● **WHAT YOU ARE ASKED TO DO**:
All entries must come back exactly as given, with no pictures in the copy.

Data items
• • • •
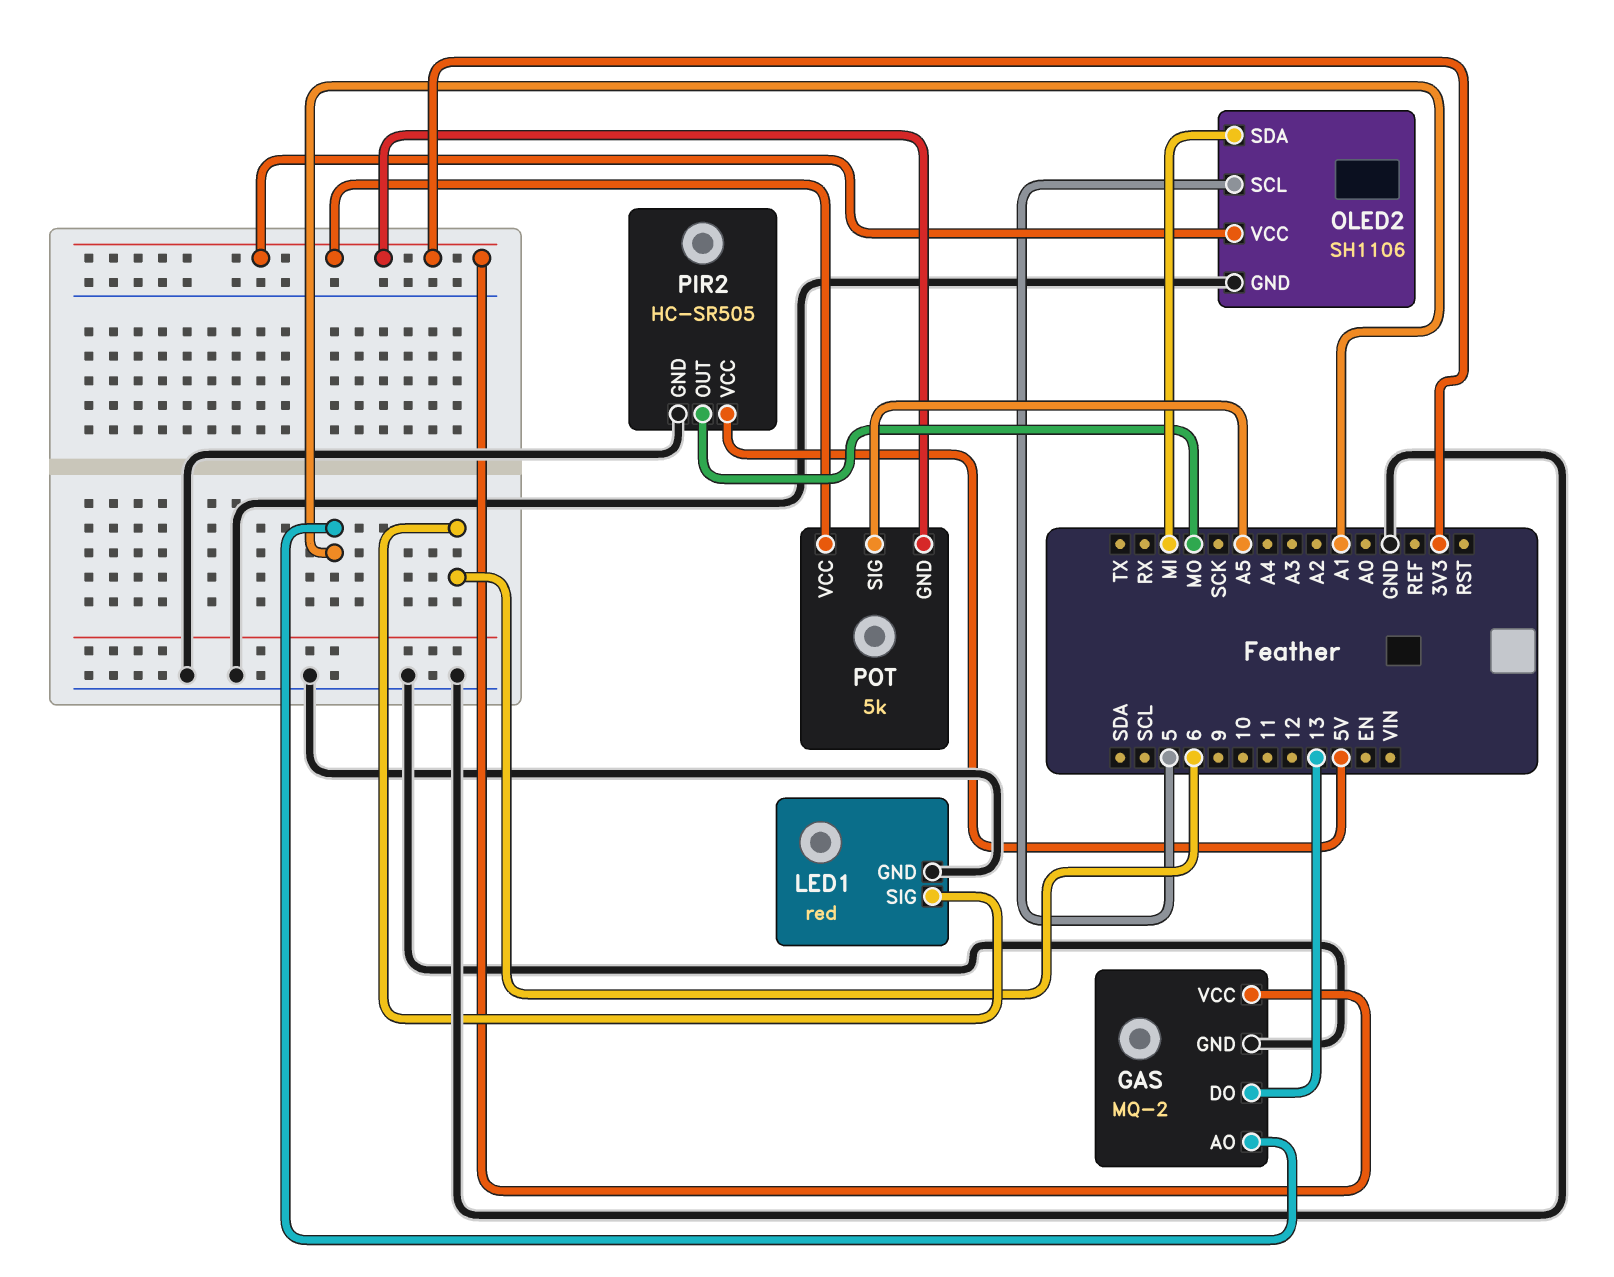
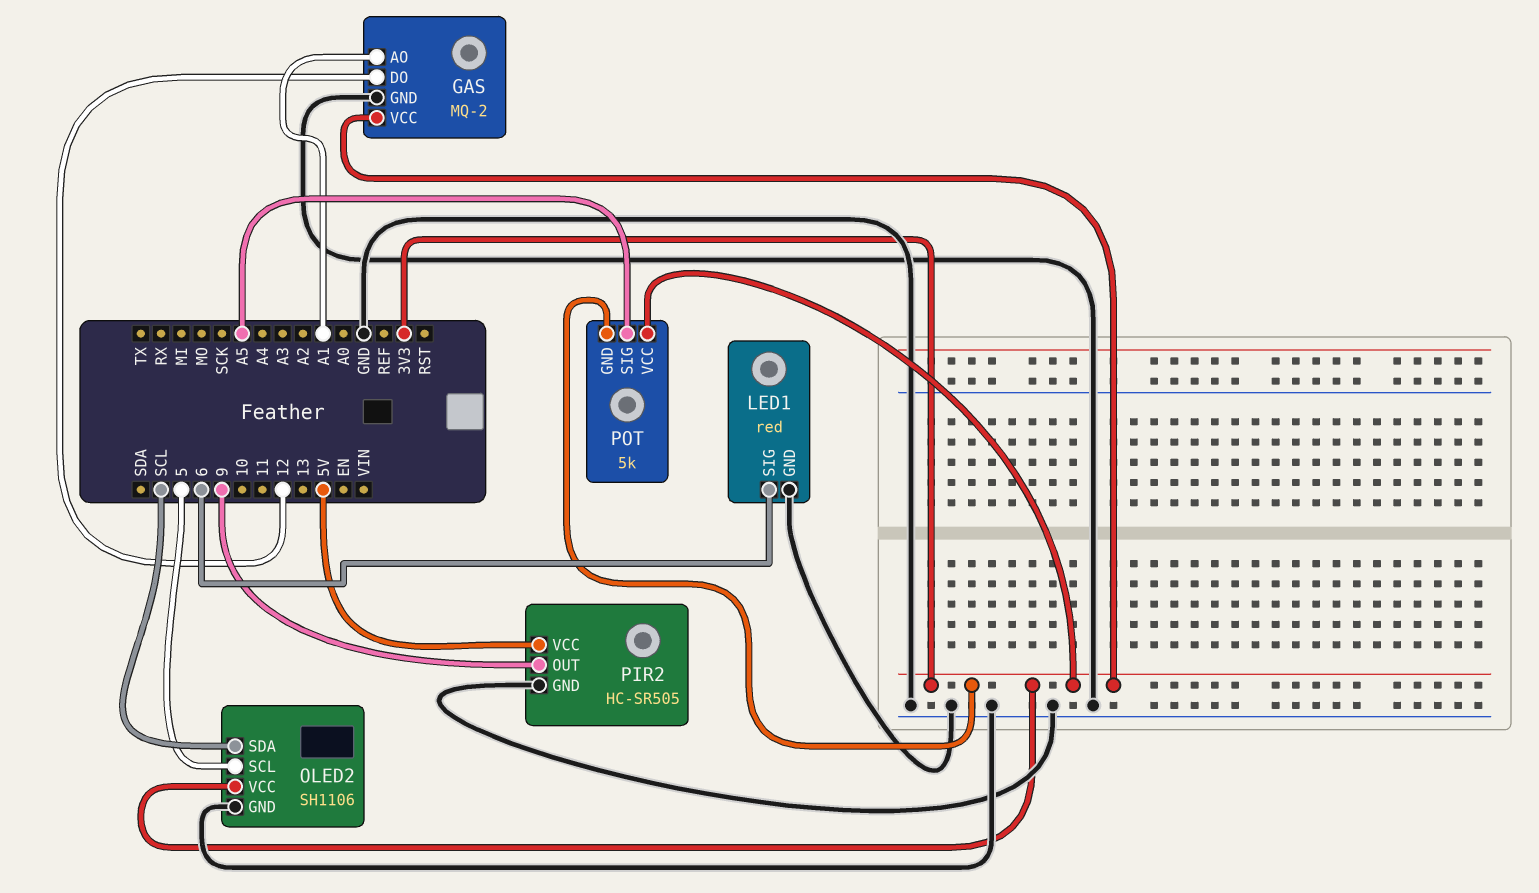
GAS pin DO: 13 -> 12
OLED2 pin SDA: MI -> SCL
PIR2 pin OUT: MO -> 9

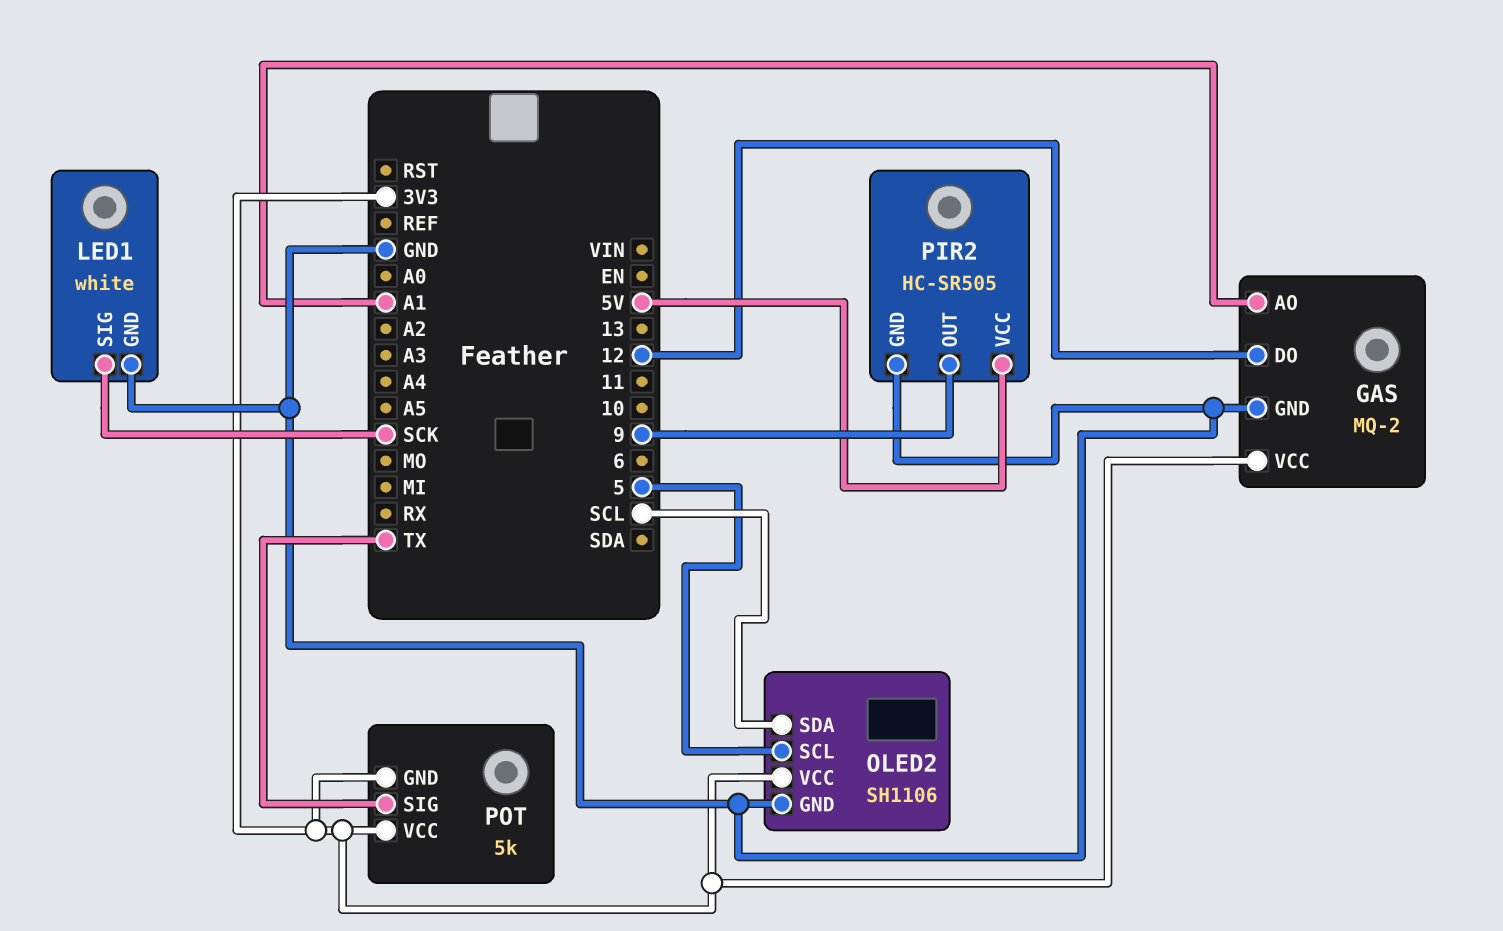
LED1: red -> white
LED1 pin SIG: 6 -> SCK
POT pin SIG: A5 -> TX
• • • •
● **RESULT BELOW**:
GAS pin DO: 13 -> 12
OLED2 pin SDA: MI -> SCL
PIR2 pin OUT: MO -> 9

LED1: red -> white
LED1 pin SIG: 6 -> SCK
POT pin SIG: A5 -> TX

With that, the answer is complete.